Report every line of the listing below in which the string "hammer" occurs.

*Source material*
------------------------------------------------
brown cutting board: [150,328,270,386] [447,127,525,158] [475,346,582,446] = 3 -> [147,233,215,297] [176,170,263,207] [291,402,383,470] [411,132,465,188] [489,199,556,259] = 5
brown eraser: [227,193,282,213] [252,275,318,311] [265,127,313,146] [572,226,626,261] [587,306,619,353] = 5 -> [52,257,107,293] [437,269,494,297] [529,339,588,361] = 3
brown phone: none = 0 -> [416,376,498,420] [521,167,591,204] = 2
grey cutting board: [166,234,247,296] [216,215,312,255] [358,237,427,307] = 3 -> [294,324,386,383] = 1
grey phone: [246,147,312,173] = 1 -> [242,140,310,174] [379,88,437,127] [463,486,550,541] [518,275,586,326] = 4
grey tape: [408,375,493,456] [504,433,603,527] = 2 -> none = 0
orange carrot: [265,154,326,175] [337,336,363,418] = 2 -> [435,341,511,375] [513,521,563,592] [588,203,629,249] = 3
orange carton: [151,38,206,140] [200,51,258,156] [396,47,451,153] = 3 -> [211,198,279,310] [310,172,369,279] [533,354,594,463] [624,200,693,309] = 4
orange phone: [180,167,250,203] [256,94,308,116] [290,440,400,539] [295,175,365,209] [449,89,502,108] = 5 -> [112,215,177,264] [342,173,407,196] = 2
------------------------------------------------
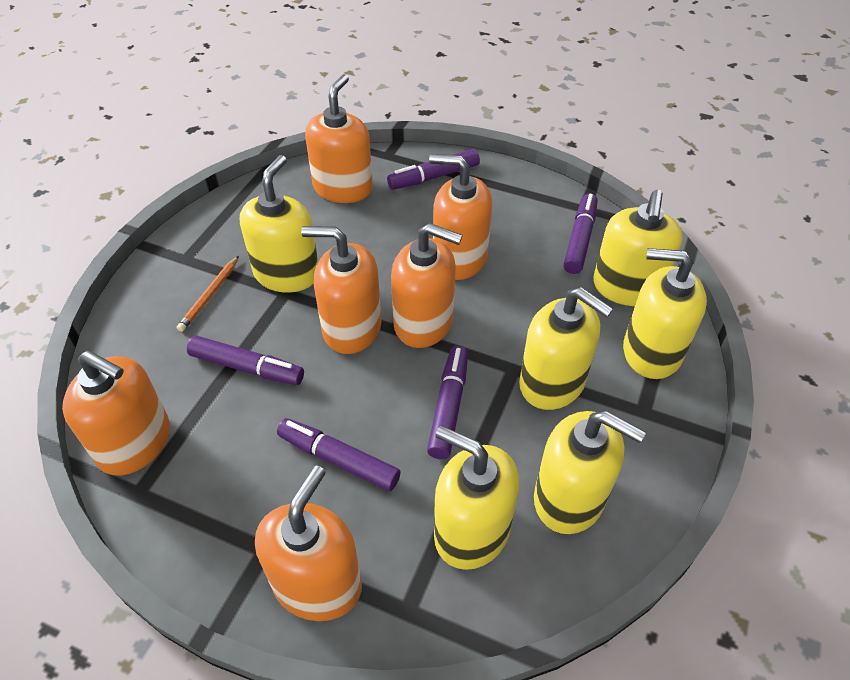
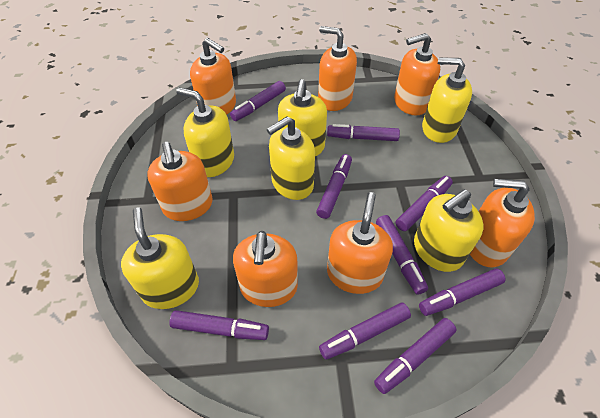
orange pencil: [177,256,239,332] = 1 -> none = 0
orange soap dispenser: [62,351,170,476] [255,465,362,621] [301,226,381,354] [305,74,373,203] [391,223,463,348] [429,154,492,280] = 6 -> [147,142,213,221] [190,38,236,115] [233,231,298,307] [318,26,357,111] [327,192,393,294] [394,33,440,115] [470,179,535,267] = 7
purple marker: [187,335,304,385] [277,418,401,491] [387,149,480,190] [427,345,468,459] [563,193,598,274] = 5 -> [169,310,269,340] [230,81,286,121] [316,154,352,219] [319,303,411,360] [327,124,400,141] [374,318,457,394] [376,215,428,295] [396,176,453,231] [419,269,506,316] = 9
------------------------------------------------
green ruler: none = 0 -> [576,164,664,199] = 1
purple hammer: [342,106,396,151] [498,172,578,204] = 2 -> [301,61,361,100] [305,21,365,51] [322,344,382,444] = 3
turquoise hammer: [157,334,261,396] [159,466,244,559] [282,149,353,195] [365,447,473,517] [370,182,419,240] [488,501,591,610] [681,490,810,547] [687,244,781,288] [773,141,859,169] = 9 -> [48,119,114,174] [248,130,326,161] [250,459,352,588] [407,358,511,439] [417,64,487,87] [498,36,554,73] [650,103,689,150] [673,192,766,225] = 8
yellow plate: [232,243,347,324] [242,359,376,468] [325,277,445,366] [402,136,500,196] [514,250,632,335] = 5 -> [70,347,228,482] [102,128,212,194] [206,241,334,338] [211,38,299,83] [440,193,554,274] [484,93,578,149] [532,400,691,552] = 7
------------------------------------------------
*Answer section*
purple hammer: [342,106,396,151] [498,172,578,204] = 2 -> [301,61,361,100] [305,21,365,51] [322,344,382,444] = 3
turquoise hammer: [157,334,261,396] [159,466,244,559] [282,149,353,195] [365,447,473,517] [370,182,419,240] [488,501,591,610] [681,490,810,547] [687,244,781,288] [773,141,859,169] = 9 -> [48,119,114,174] [248,130,326,161] [250,459,352,588] [407,358,511,439] [417,64,487,87] [498,36,554,73] [650,103,689,150] [673,192,766,225] = 8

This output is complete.